● **Task prompt**:
Output all of the data exactly as it appears, but leave out any pictures it contains.

● **Given data**:
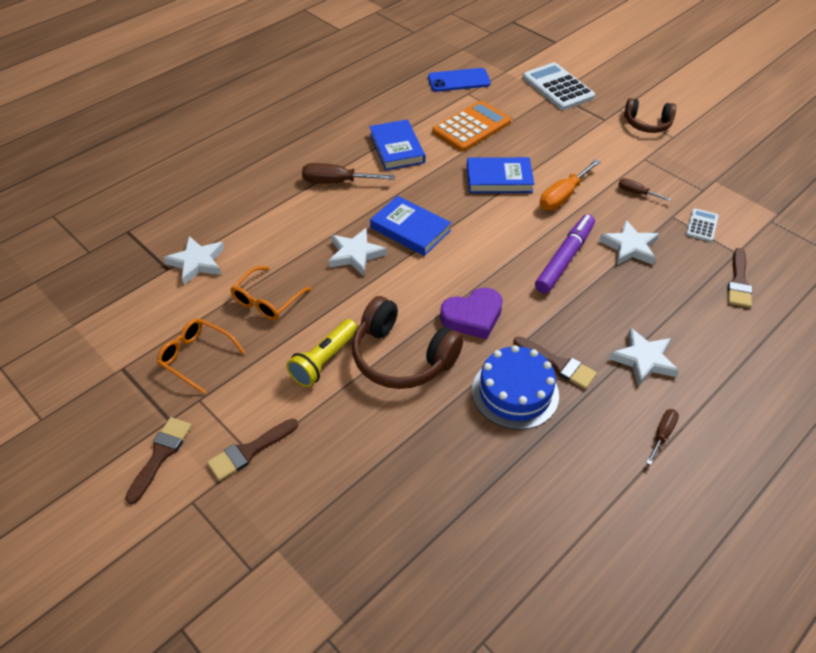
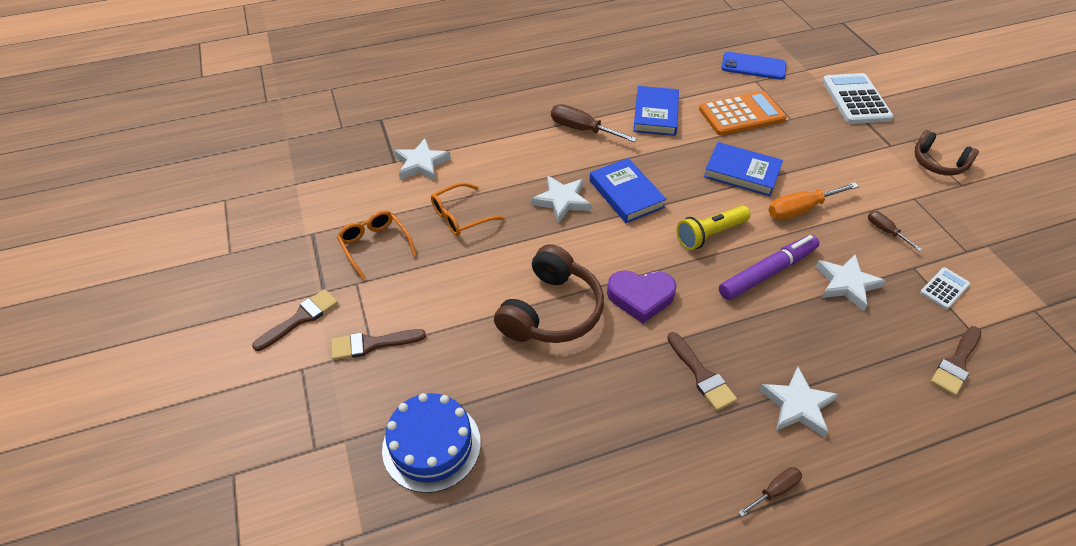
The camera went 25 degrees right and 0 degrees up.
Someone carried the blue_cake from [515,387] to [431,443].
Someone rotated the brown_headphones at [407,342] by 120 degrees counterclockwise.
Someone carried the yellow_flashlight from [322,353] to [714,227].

● **Answer section**:
The camera went 25 degrees right and 0 degrees up.
Someone carried the blue_cake from [515,387] to [431,443].
Someone rotated the brown_headphones at [407,342] by 120 degrees counterclockwise.
Someone carried the yellow_flashlight from [322,353] to [714,227].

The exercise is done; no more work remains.